#### The data ####
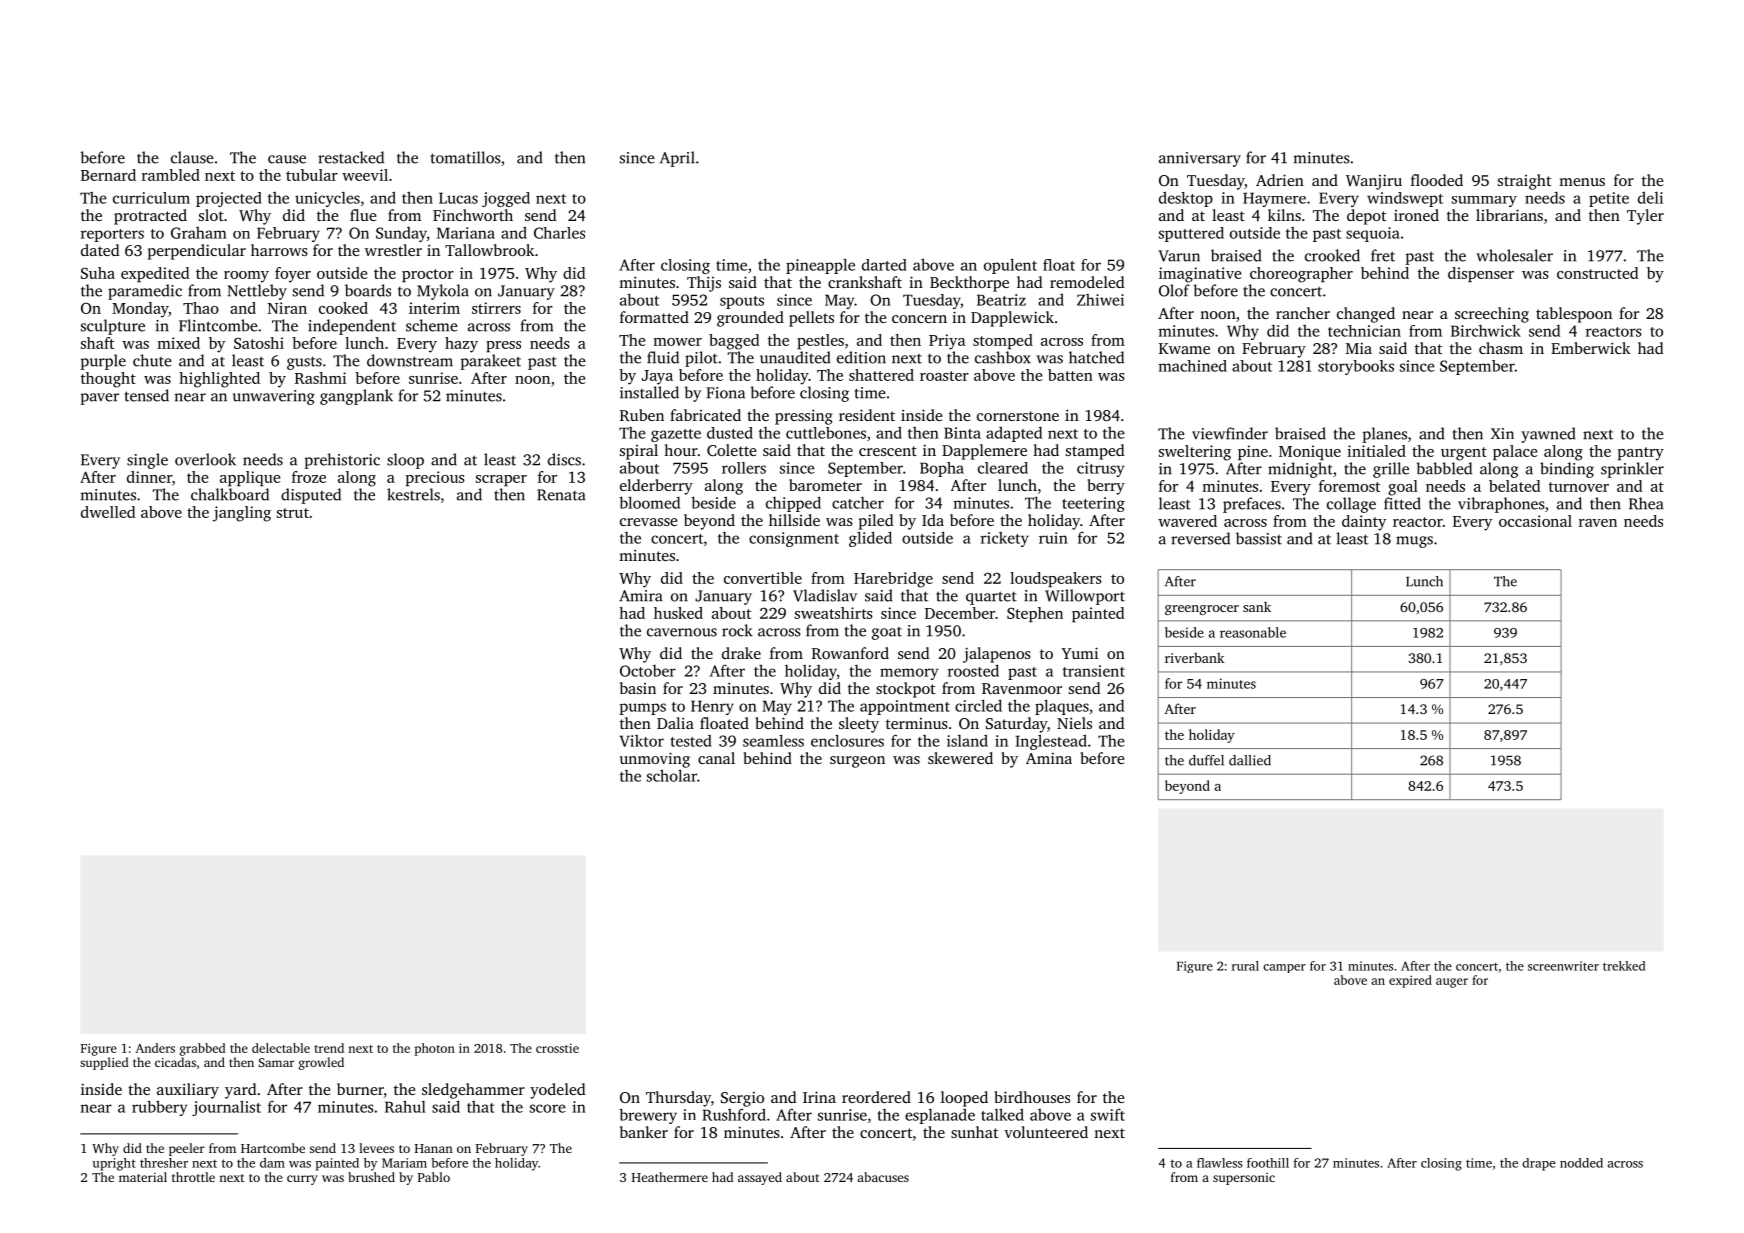 The height and width of the screenshot is (1233, 1744). What do you see at coordinates (193, 1177) in the screenshot?
I see `throttle` at bounding box center [193, 1177].
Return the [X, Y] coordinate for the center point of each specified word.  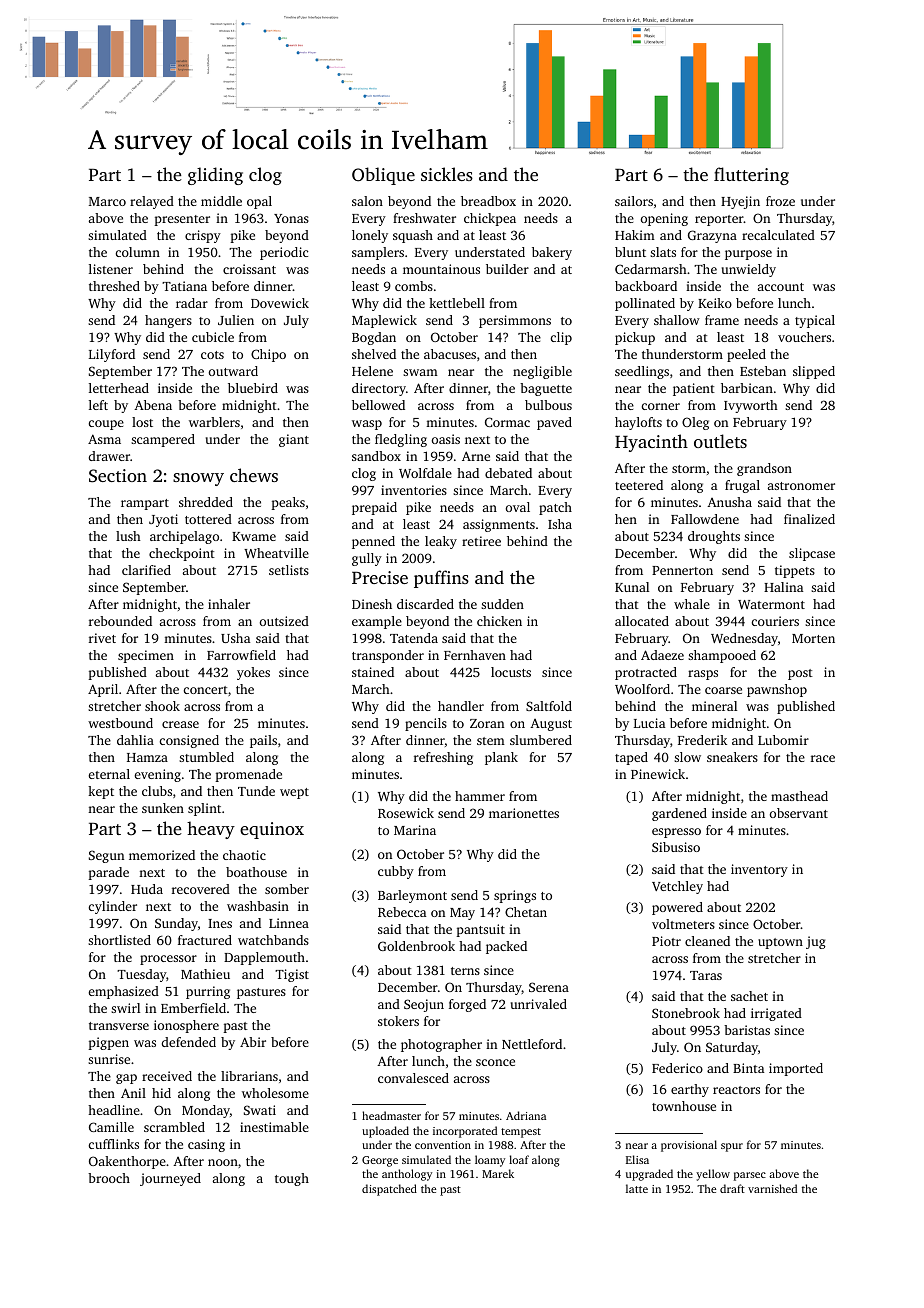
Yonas [291, 218]
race [823, 758]
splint [204, 809]
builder [507, 269]
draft [732, 1188]
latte [637, 1188]
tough [292, 1179]
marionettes [524, 813]
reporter [719, 220]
####
▶ Exercise directions:
Retype every line of the items above verbatim, leaving out the pictures.

▶ Answer to this task:
 The height and width of the screenshot is (1233, 1744). What do you see at coordinates (193, 1177) in the screenshot?
I see `throttle` at bounding box center [193, 1177].
Return the [X, Y] coordinate for the center point of each specified word.  
Yonas [291, 218]
race [823, 758]
splint [204, 809]
builder [507, 269]
draft [732, 1188]
latte [637, 1188]
tough [292, 1179]
marionettes [524, 813]
reporter [719, 220]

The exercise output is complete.